ASSIGNMENT -> Copy each line below without leaving any out.

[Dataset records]
☆ ☆ ☆

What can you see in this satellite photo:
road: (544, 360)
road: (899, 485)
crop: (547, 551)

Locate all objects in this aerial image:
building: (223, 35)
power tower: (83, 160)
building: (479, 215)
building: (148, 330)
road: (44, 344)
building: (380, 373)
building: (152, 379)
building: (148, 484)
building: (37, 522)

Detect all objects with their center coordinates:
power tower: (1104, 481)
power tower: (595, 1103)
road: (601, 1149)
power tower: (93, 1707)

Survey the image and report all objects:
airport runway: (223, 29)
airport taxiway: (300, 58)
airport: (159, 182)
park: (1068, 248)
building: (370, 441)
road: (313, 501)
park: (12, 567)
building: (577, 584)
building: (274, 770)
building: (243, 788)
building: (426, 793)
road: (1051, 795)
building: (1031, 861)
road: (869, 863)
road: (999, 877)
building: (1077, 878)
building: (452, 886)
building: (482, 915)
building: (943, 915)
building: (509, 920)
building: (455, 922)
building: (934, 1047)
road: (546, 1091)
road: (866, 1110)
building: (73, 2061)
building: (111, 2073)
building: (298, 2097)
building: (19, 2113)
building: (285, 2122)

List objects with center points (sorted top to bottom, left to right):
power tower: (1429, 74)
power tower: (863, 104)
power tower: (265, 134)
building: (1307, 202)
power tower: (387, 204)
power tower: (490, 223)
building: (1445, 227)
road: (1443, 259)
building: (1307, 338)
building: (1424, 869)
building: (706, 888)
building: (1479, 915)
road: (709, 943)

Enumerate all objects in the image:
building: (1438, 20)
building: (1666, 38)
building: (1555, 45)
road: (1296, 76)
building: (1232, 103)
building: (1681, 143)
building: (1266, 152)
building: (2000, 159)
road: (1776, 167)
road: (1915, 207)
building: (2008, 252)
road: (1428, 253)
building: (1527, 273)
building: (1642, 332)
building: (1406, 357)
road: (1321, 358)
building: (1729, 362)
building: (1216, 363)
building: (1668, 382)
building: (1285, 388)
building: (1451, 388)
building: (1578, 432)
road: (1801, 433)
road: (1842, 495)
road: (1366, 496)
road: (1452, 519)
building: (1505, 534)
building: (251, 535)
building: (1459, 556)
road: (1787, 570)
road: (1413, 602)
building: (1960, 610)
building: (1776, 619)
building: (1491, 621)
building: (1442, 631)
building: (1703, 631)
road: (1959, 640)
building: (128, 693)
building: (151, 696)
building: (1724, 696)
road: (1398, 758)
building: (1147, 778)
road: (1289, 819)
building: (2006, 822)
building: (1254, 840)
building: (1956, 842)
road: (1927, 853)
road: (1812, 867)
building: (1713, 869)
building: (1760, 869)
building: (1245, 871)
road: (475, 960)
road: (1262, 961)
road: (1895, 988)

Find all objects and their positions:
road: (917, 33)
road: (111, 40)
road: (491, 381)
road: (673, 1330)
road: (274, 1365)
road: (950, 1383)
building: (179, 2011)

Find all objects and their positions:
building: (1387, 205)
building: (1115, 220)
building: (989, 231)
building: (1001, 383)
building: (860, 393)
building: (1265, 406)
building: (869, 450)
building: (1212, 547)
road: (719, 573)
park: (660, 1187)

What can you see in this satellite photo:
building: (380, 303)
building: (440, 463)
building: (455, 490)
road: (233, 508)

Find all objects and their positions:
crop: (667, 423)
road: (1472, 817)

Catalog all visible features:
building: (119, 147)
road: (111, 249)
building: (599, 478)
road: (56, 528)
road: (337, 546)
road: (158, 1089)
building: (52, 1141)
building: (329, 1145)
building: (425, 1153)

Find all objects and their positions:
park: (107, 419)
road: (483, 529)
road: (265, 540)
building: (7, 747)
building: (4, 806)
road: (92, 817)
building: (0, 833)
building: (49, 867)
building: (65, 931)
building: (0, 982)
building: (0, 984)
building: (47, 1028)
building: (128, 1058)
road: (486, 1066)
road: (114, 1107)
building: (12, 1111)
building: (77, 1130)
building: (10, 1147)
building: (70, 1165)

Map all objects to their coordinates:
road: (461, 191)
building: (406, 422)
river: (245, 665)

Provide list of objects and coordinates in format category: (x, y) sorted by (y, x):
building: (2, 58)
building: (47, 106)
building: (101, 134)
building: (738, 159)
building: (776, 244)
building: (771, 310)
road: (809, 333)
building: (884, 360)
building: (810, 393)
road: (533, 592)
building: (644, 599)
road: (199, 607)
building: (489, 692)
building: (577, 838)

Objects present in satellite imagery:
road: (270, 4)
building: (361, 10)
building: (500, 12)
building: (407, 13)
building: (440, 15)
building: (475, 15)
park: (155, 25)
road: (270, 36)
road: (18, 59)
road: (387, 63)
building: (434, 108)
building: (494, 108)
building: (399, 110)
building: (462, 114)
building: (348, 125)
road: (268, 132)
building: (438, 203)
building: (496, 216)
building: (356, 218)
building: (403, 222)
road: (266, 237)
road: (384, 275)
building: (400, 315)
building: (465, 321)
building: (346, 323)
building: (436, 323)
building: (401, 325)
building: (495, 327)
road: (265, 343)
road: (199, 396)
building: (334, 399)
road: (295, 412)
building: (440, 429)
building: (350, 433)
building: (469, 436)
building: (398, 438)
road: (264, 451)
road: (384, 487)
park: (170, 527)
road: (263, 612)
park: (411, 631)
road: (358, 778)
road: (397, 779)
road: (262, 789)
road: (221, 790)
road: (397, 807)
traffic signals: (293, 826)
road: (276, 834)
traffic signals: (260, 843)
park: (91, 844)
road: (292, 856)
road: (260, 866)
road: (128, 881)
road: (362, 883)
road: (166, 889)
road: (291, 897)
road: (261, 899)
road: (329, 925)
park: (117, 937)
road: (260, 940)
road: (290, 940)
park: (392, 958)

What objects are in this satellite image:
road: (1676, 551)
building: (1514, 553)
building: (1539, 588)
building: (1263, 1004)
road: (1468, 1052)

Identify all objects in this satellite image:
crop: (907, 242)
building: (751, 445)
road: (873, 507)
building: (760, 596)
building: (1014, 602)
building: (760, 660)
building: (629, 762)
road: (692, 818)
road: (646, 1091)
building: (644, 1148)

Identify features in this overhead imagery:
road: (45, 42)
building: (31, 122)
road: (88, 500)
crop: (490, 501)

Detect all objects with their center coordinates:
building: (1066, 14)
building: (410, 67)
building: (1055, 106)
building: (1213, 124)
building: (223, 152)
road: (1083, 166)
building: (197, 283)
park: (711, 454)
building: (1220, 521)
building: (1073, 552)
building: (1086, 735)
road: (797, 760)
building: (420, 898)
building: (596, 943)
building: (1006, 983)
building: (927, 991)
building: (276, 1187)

☆ ☆ ☆

SOLUTION ->
What can you see in this satellite photo:
road: (544, 360)
road: (899, 485)
crop: (547, 551)

Locate all objects in this aerial image:
building: (223, 35)
power tower: (83, 160)
building: (479, 215)
building: (148, 330)
road: (44, 344)
building: (380, 373)
building: (152, 379)
building: (148, 484)
building: (37, 522)

Detect all objects with their center coordinates:
power tower: (1104, 481)
power tower: (595, 1103)
road: (601, 1149)
power tower: (93, 1707)

Survey the image and report all objects:
airport runway: (223, 29)
airport taxiway: (300, 58)
airport: (159, 182)
park: (1068, 248)
building: (370, 441)
road: (313, 501)
park: (12, 567)
building: (577, 584)
building: (274, 770)
building: (243, 788)
building: (426, 793)
road: (1051, 795)
building: (1031, 861)
road: (869, 863)
road: (999, 877)
building: (1077, 878)
building: (452, 886)
building: (482, 915)
building: (943, 915)
building: (509, 920)
building: (455, 922)
building: (934, 1047)
road: (546, 1091)
road: (866, 1110)
building: (73, 2061)
building: (111, 2073)
building: (298, 2097)
building: (19, 2113)
building: (285, 2122)

List objects with center points (sorted top to bottom, left to right):
power tower: (1429, 74)
power tower: (863, 104)
power tower: (265, 134)
building: (1307, 202)
power tower: (387, 204)
power tower: (490, 223)
building: (1445, 227)
road: (1443, 259)
building: (1307, 338)
building: (1424, 869)
building: (706, 888)
building: (1479, 915)
road: (709, 943)

Enumerate all objects in the image:
building: (1438, 20)
building: (1666, 38)
building: (1555, 45)
road: (1296, 76)
building: (1232, 103)
building: (1681, 143)
building: (1266, 152)
building: (2000, 159)
road: (1776, 167)
road: (1915, 207)
building: (2008, 252)
road: (1428, 253)
building: (1527, 273)
building: (1642, 332)
building: (1406, 357)
road: (1321, 358)
building: (1729, 362)
building: (1216, 363)
building: (1668, 382)
building: (1285, 388)
building: (1451, 388)
building: (1578, 432)
road: (1801, 433)
road: (1842, 495)
road: (1366, 496)
road: (1452, 519)
building: (1505, 534)
building: (251, 535)
building: (1459, 556)
road: (1787, 570)
road: (1413, 602)
building: (1960, 610)
building: (1776, 619)
building: (1491, 621)
building: (1442, 631)
building: (1703, 631)
road: (1959, 640)
building: (128, 693)
building: (151, 696)
building: (1724, 696)
road: (1398, 758)
building: (1147, 778)
road: (1289, 819)
building: (2006, 822)
building: (1254, 840)
building: (1956, 842)
road: (1927, 853)
road: (1812, 867)
building: (1713, 869)
building: (1760, 869)
building: (1245, 871)
road: (475, 960)
road: (1262, 961)
road: (1895, 988)

Find all objects and their positions:
road: (917, 33)
road: (111, 40)
road: (491, 381)
road: (673, 1330)
road: (274, 1365)
road: (950, 1383)
building: (179, 2011)

Find all objects and their positions:
building: (1387, 205)
building: (1115, 220)
building: (989, 231)
building: (1001, 383)
building: (860, 393)
building: (1265, 406)
building: (869, 450)
building: (1212, 547)
road: (719, 573)
park: (660, 1187)

What can you see in this satellite photo:
building: (380, 303)
building: (440, 463)
building: (455, 490)
road: (233, 508)

Find all objects and their positions:
crop: (667, 423)
road: (1472, 817)

Catalog all visible features:
building: (119, 147)
road: (111, 249)
building: (599, 478)
road: (56, 528)
road: (337, 546)
road: (158, 1089)
building: (52, 1141)
building: (329, 1145)
building: (425, 1153)

Find all objects and their positions:
park: (107, 419)
road: (483, 529)
road: (265, 540)
building: (7, 747)
building: (4, 806)
road: (92, 817)
building: (0, 833)
building: (49, 867)
building: (65, 931)
building: (0, 982)
building: (0, 984)
building: (47, 1028)
building: (128, 1058)
road: (486, 1066)
road: (114, 1107)
building: (12, 1111)
building: (77, 1130)
building: (10, 1147)
building: (70, 1165)

Map all objects to their coordinates:
road: (461, 191)
building: (406, 422)
river: (245, 665)

Provide list of objects and coordinates in format category: (x, y) sorted by (y, x):
building: (2, 58)
building: (47, 106)
building: (101, 134)
building: (738, 159)
building: (776, 244)
building: (771, 310)
road: (809, 333)
building: (884, 360)
building: (810, 393)
road: (533, 592)
building: (644, 599)
road: (199, 607)
building: (489, 692)
building: (577, 838)

Objects present in satellite imagery:
road: (270, 4)
building: (361, 10)
building: (500, 12)
building: (407, 13)
building: (440, 15)
building: (475, 15)
park: (155, 25)
road: (270, 36)
road: (18, 59)
road: (387, 63)
building: (434, 108)
building: (494, 108)
building: (399, 110)
building: (462, 114)
building: (348, 125)
road: (268, 132)
building: (438, 203)
building: (496, 216)
building: (356, 218)
building: (403, 222)
road: (266, 237)
road: (384, 275)
building: (400, 315)
building: (465, 321)
building: (346, 323)
building: (436, 323)
building: (401, 325)
building: (495, 327)
road: (265, 343)
road: (199, 396)
building: (334, 399)
road: (295, 412)
building: (440, 429)
building: (350, 433)
building: (469, 436)
building: (398, 438)
road: (264, 451)
road: (384, 487)
park: (170, 527)
road: (263, 612)
park: (411, 631)
road: (358, 778)
road: (397, 779)
road: (262, 789)
road: (221, 790)
road: (397, 807)
traffic signals: (293, 826)
road: (276, 834)
traffic signals: (260, 843)
park: (91, 844)
road: (292, 856)
road: (260, 866)
road: (128, 881)
road: (362, 883)
road: (166, 889)
road: (291, 897)
road: (261, 899)
road: (329, 925)
park: (117, 937)
road: (260, 940)
road: (290, 940)
park: (392, 958)

What objects are in this satellite image:
road: (1676, 551)
building: (1514, 553)
building: (1539, 588)
building: (1263, 1004)
road: (1468, 1052)

Identify all objects in this satellite image:
crop: (907, 242)
building: (751, 445)
road: (873, 507)
building: (760, 596)
building: (1014, 602)
building: (760, 660)
building: (629, 762)
road: (692, 818)
road: (646, 1091)
building: (644, 1148)

Identify features in this overhead imagery:
road: (45, 42)
building: (31, 122)
road: (88, 500)
crop: (490, 501)

Detect all objects with their center coordinates:
building: (1066, 14)
building: (410, 67)
building: (1055, 106)
building: (1213, 124)
building: (223, 152)
road: (1083, 166)
building: (197, 283)
park: (711, 454)
building: (1220, 521)
building: (1073, 552)
building: (1086, 735)
road: (797, 760)
building: (420, 898)
building: (596, 943)
building: (1006, 983)
building: (927, 991)
building: (276, 1187)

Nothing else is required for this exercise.